(Beginning of TASK INPUT)

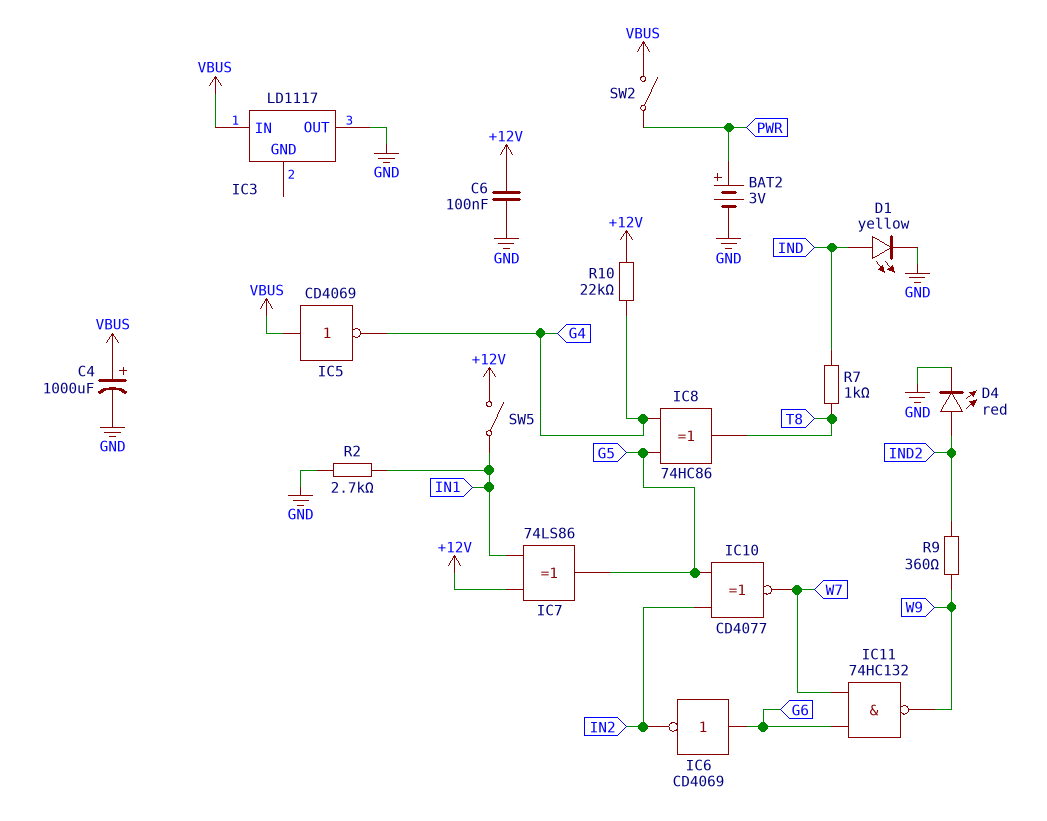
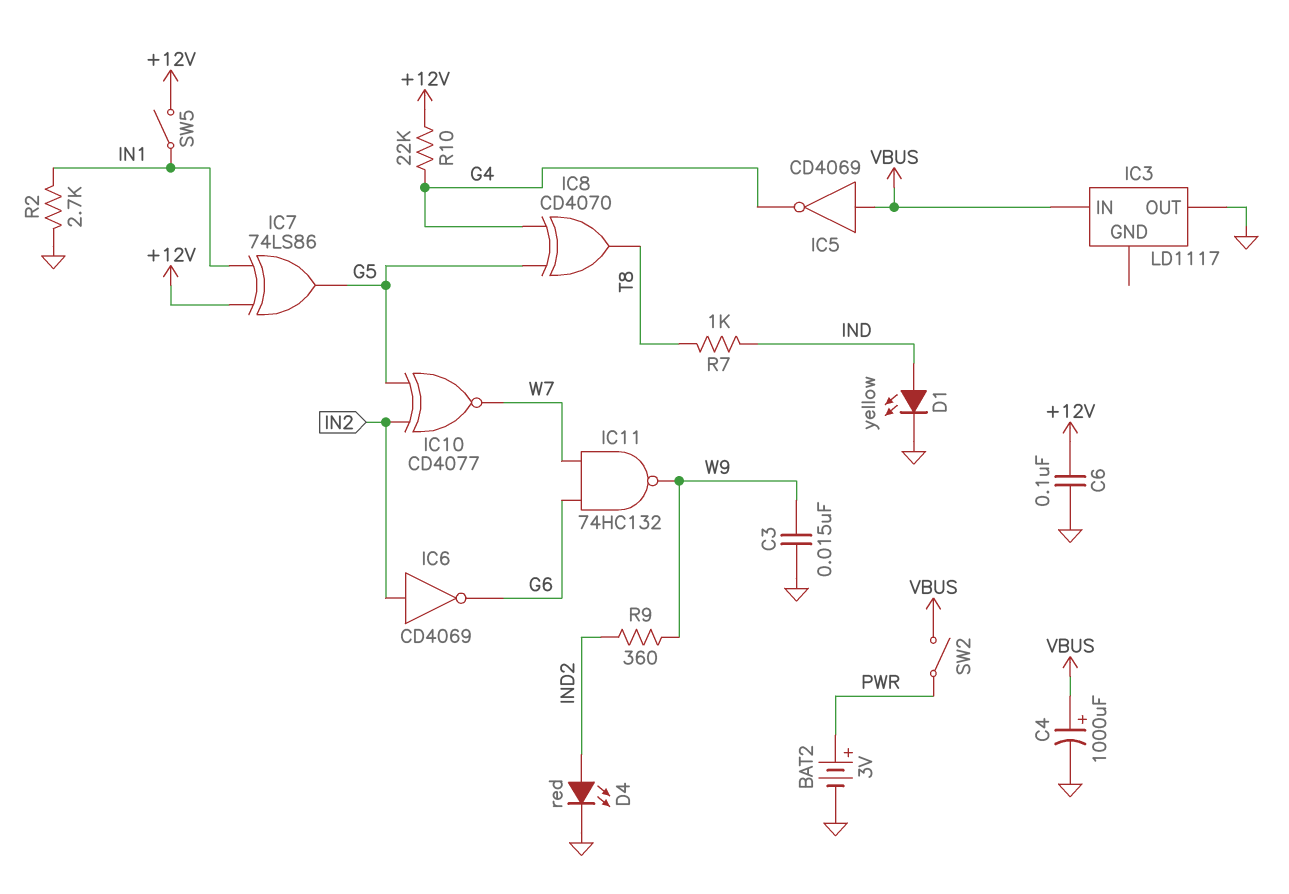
C3: none -> 15nF (GND, W9)
IC6: NOT CD4069 (in G6, out IN2) -> NOT CD4069 (in IN2, out G6)
IC8: XOR 74HC86 (in G4, in G5, out T8) -> XOR CD4070 (in G4, in G5, out T8)

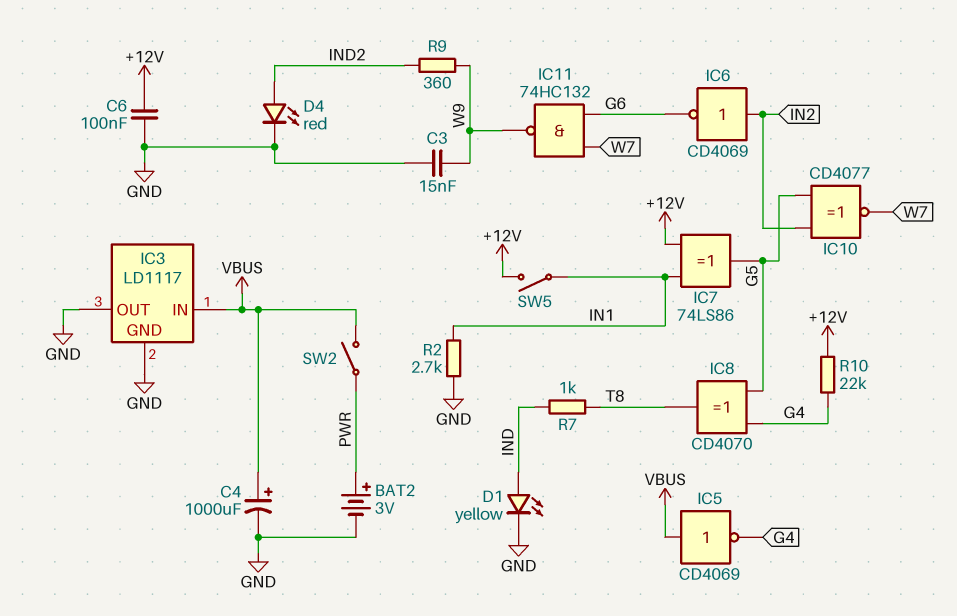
IC3 pin GND: none -> GND

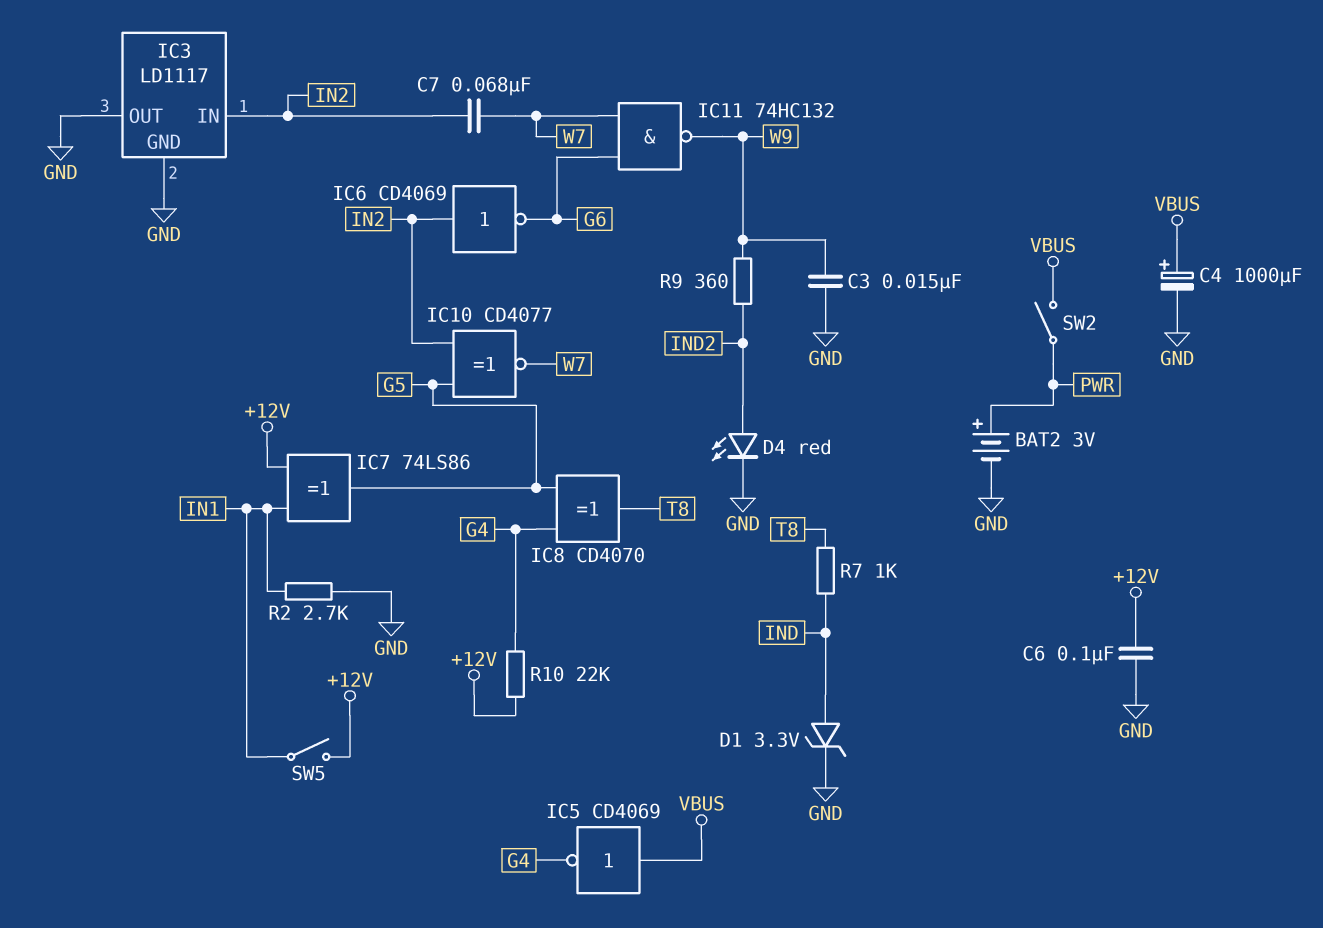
C7: none -> 68nF (IN2, W7)
D1: LED yellow (A IND, K GND) -> zener 3.3V (A IND, K GND)
IC3 pin IN: VBUS -> IN2

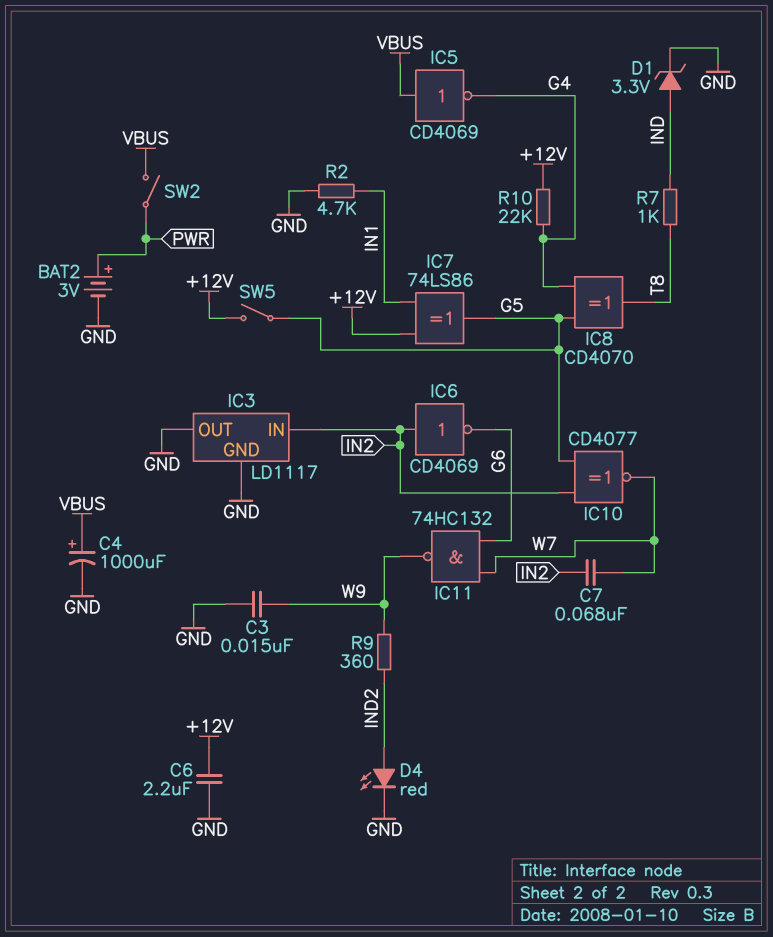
C6: 100nF (+12V, GND) -> 2.2uF (+12V, GND)
R2: 2.7k (GND, IN1) -> 4.7k (GND, IN1)
SW5: switch (+12V, IN1) -> switch (+12V, G5)

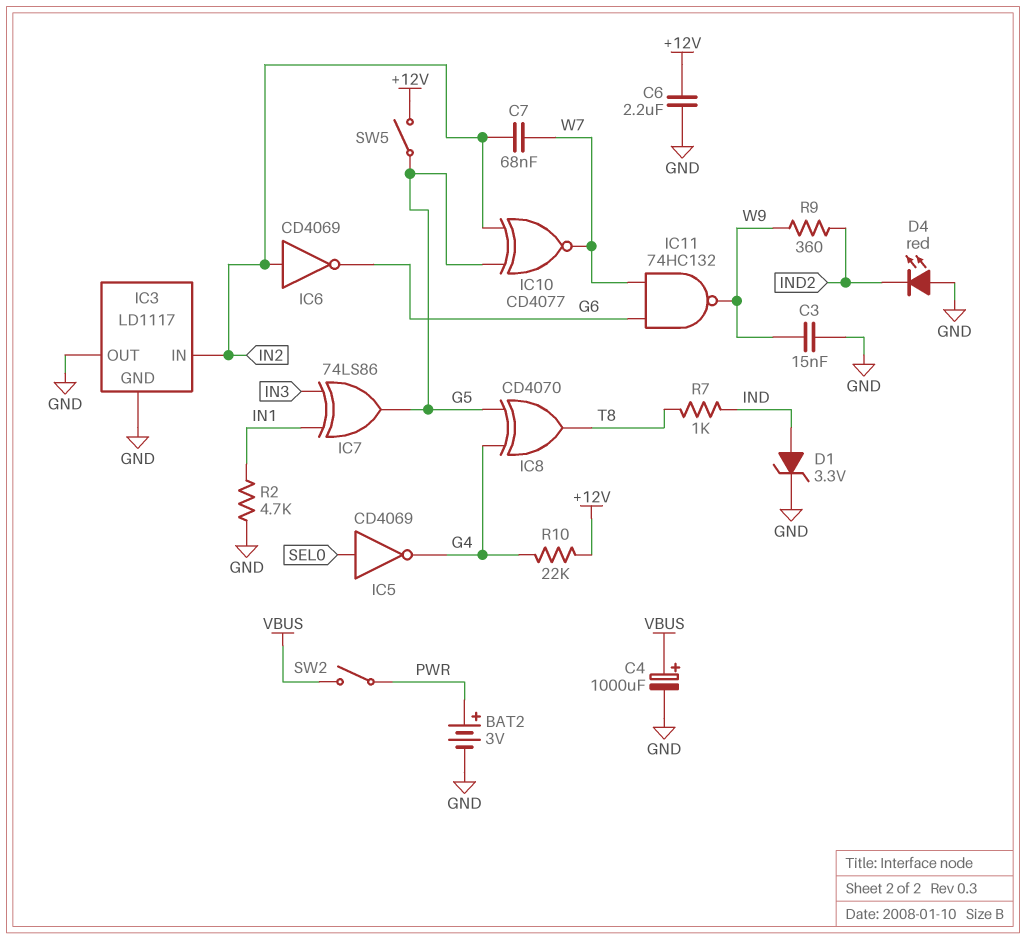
D4: LED red (A IND2, K GND) -> LED red (A GND, K IND2)
IC5: NOT CD4069 (in VBUS, out G4) -> NOT CD4069 (in SEL0, out G4)
IC7: XOR 74LS86 (in +12V, in IN1, out G5) -> XOR 74LS86 (in IN1, in IN3, out G5)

(End of TASK INPUT)

→ **EXERCISE DESCRIPTION**
Copy the line containing "IC5: NOT CD4069" and every line after it, through the last line of the records. Include nothing else.

→ **WRITTEN RESPONSE**
IC5: NOT CD4069 (in VBUS, out G4) -> NOT CD4069 (in SEL0, out G4)
IC7: XOR 74LS86 (in +12V, in IN1, out G5) -> XOR 74LS86 (in IN1, in IN3, out G5)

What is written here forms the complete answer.